What the exercise asks:
Return the data exactly, without pictures.

Provided data:
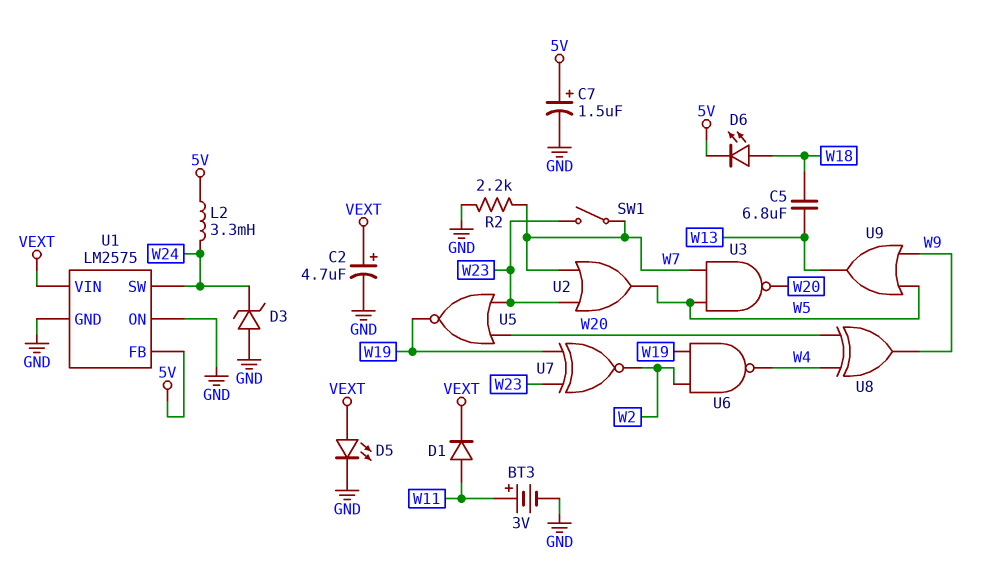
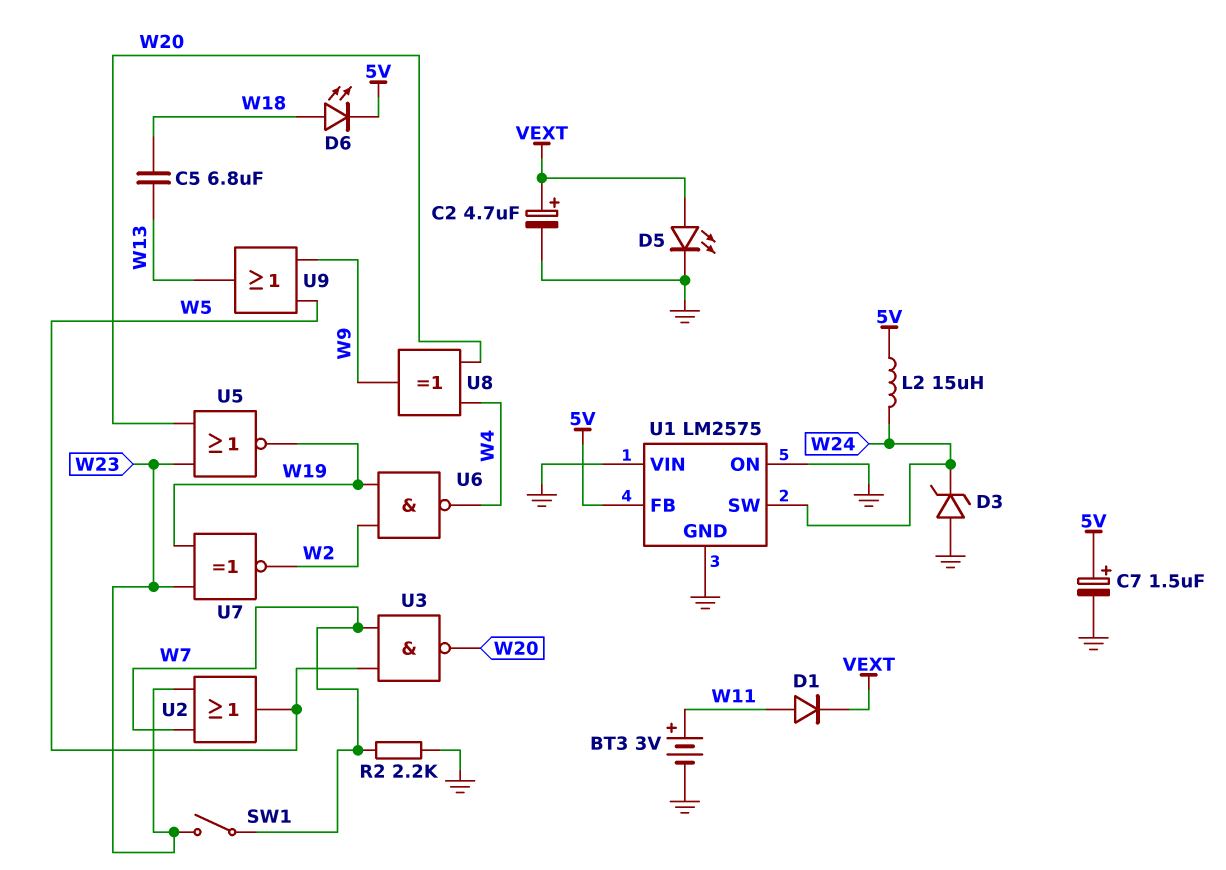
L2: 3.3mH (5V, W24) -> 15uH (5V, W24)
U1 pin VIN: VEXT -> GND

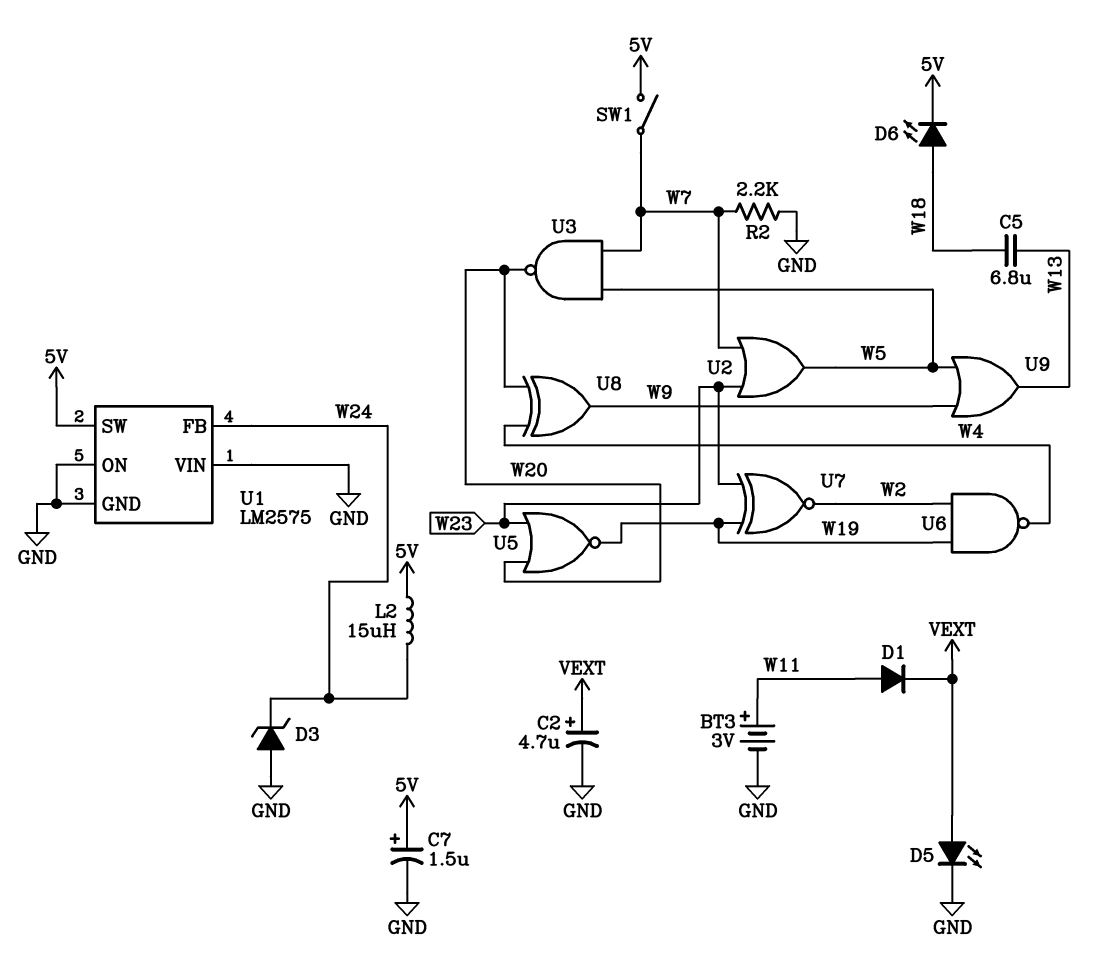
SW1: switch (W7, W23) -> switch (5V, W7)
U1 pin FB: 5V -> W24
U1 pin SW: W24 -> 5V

Exercise response:
L2: 3.3mH (5V, W24) -> 15uH (5V, W24)
U1 pin VIN: VEXT -> GND

SW1: switch (W7, W23) -> switch (5V, W7)
U1 pin FB: 5V -> W24
U1 pin SW: W24 -> 5V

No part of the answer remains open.